> **What needs to be done**
Please repeat the lines below, exactly and only, from the one that holds "R101: 1.8k (EN_N, RUN) -> 22k (EN_N, RUN)" through the one that holds "V2: 6V (plus".

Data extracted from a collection
----------------

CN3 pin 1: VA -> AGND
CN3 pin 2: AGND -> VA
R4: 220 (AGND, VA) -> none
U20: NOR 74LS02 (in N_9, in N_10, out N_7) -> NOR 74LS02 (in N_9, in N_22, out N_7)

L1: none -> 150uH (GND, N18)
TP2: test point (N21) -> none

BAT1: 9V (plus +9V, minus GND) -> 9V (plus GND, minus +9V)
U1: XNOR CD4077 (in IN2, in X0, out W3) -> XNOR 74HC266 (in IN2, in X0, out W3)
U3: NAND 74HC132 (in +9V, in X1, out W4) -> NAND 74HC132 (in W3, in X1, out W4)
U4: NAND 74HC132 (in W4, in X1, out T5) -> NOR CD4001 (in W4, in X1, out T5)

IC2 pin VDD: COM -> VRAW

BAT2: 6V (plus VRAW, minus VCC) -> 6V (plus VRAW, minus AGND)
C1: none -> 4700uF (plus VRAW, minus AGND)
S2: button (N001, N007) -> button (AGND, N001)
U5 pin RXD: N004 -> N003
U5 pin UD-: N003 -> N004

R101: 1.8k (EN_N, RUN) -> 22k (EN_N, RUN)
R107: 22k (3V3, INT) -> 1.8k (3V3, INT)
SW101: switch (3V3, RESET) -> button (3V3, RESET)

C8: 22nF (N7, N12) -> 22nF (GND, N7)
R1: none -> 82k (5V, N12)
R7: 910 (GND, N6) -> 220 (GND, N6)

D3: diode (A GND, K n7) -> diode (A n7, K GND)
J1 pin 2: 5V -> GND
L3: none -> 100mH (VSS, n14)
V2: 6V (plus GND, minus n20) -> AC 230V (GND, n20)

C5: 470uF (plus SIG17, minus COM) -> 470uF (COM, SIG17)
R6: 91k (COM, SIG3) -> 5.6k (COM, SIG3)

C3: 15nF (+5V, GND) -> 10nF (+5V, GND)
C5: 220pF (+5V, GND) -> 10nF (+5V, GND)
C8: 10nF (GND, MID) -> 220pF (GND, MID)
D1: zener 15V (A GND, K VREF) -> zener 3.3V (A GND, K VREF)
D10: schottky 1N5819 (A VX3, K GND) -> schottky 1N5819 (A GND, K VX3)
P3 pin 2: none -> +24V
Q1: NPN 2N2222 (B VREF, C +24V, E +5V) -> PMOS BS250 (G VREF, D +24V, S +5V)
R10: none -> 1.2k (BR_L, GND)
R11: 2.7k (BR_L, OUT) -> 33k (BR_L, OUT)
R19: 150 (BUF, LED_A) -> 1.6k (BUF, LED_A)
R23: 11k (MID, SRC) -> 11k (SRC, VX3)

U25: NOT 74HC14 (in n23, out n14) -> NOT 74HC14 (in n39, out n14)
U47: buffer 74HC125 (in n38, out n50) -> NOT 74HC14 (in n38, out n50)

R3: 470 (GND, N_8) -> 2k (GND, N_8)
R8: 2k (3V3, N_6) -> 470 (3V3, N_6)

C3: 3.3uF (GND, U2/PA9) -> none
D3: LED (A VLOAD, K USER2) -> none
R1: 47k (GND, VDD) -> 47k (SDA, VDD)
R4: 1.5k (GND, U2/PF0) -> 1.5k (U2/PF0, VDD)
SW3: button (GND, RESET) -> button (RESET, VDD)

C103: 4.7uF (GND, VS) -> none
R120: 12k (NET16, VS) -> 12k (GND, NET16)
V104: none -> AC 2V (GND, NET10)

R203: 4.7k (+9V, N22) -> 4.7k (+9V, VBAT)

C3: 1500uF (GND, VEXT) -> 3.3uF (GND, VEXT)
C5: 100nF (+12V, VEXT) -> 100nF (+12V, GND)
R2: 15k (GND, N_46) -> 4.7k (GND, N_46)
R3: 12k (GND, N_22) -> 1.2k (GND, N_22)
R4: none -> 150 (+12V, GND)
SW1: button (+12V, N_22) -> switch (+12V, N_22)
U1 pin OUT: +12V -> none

----------------

> **Reply to the exercise**
R101: 1.8k (EN_N, RUN) -> 22k (EN_N, RUN)
R107: 22k (3V3, INT) -> 1.8k (3V3, INT)
SW101: switch (3V3, RESET) -> button (3V3, RESET)

C8: 22nF (N7, N12) -> 22nF (GND, N7)
R1: none -> 82k (5V, N12)
R7: 910 (GND, N6) -> 220 (GND, N6)

D3: diode (A GND, K n7) -> diode (A n7, K GND)
J1 pin 2: 5V -> GND
L3: none -> 100mH (VSS, n14)
V2: 6V (plus GND, minus n20) -> AC 230V (GND, n20)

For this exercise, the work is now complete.